_Work instructions_
Exactly as written, return every line of the data below apart from the pictures.

[Object state change records]
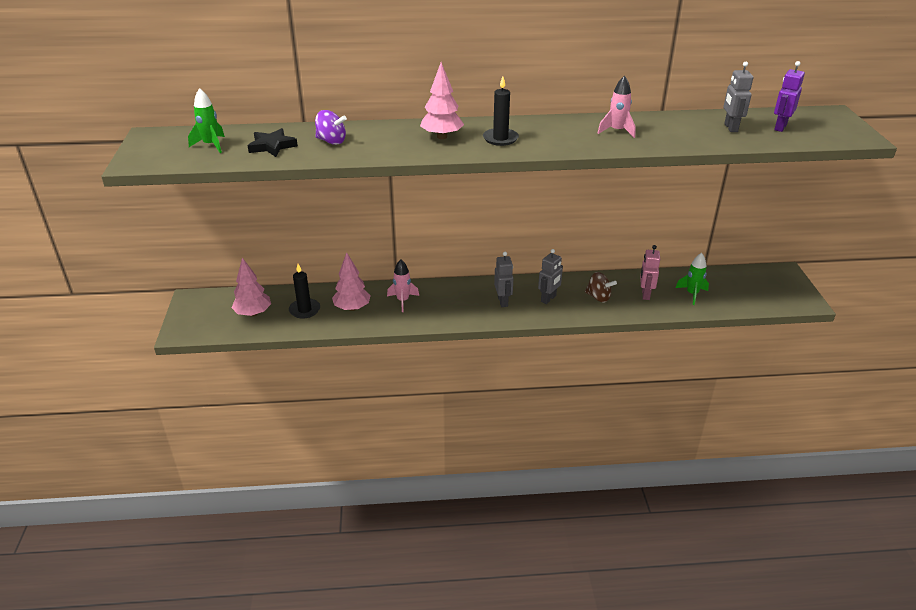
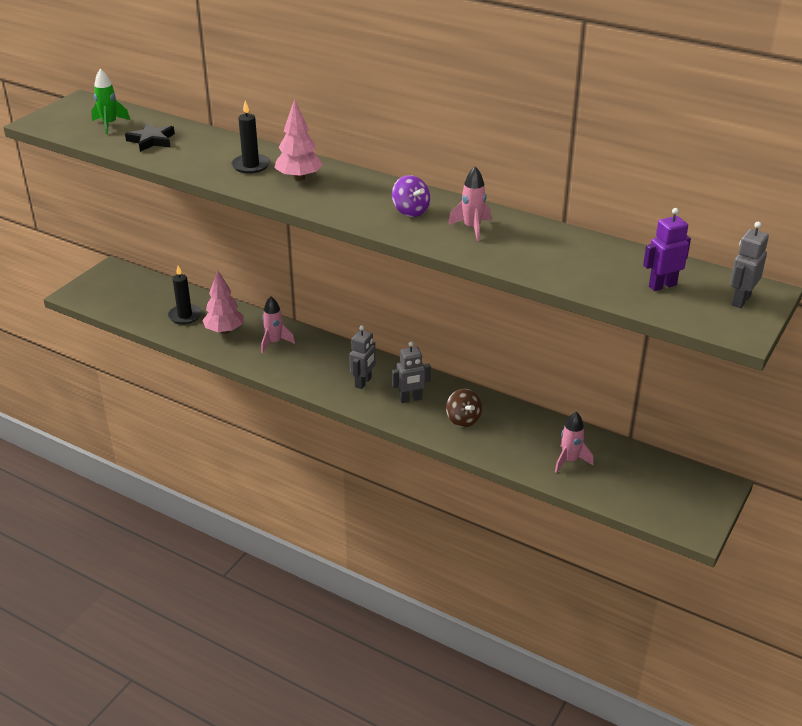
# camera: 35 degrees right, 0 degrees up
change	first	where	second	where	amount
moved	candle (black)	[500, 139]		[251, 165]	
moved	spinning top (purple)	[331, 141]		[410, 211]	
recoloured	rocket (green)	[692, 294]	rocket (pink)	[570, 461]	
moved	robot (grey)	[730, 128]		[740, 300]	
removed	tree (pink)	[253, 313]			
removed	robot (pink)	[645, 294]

_Output_
# camera: 35 degrees right, 0 degrees up
change	first	where	second	where	amount
moved	candle (black)	[500, 139]		[251, 165]	
moved	spinning top (purple)	[331, 141]		[410, 211]	
recoloured	rocket (green)	[692, 294]	rocket (pink)	[570, 461]	
moved	robot (grey)	[730, 128]		[740, 300]	
removed	tree (pink)	[253, 313]			
removed	robot (pink)	[645, 294]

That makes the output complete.